**Data extracts**
________________________
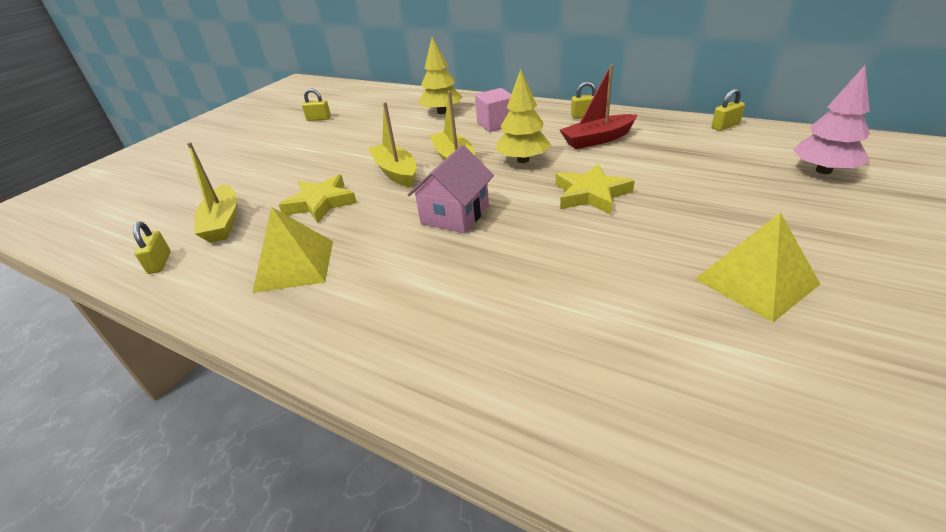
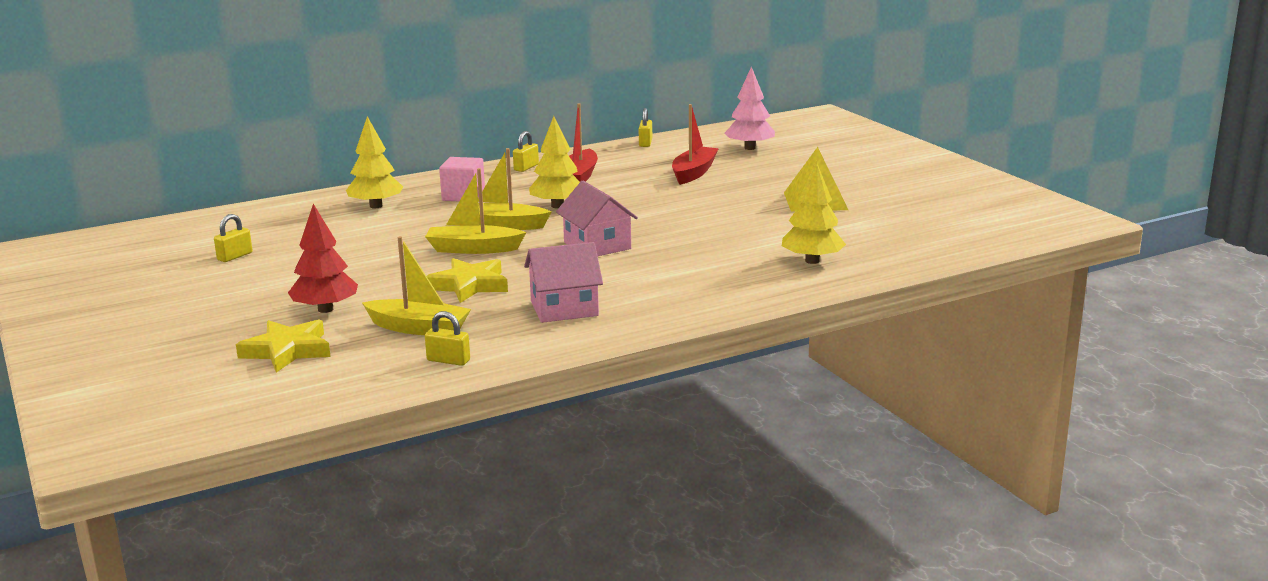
camera: 60 degrees left, 15 degrees down
(245, 177) = (325, 309): none -> red tree
(295, 265) = (564, 308): yellow pyramid -> pink house
(559, 372) = (812, 261): none -> yellow tree
(591, 194) = (655, 203): yellow star -> yellow star (287, 351)
(699, 176) = (693, 173): none -> red boat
________________________
**Exercise description**
Everything in the records above must be repeated exactly, apart from the pictures.

**Answer for the task**
camera: 60 degrees left, 15 degrees down
(245, 177) = (325, 309): none -> red tree
(295, 265) = (564, 308): yellow pyramid -> pink house
(559, 372) = (812, 261): none -> yellow tree
(591, 194) = (655, 203): yellow star -> yellow star (287, 351)
(699, 176) = (693, 173): none -> red boat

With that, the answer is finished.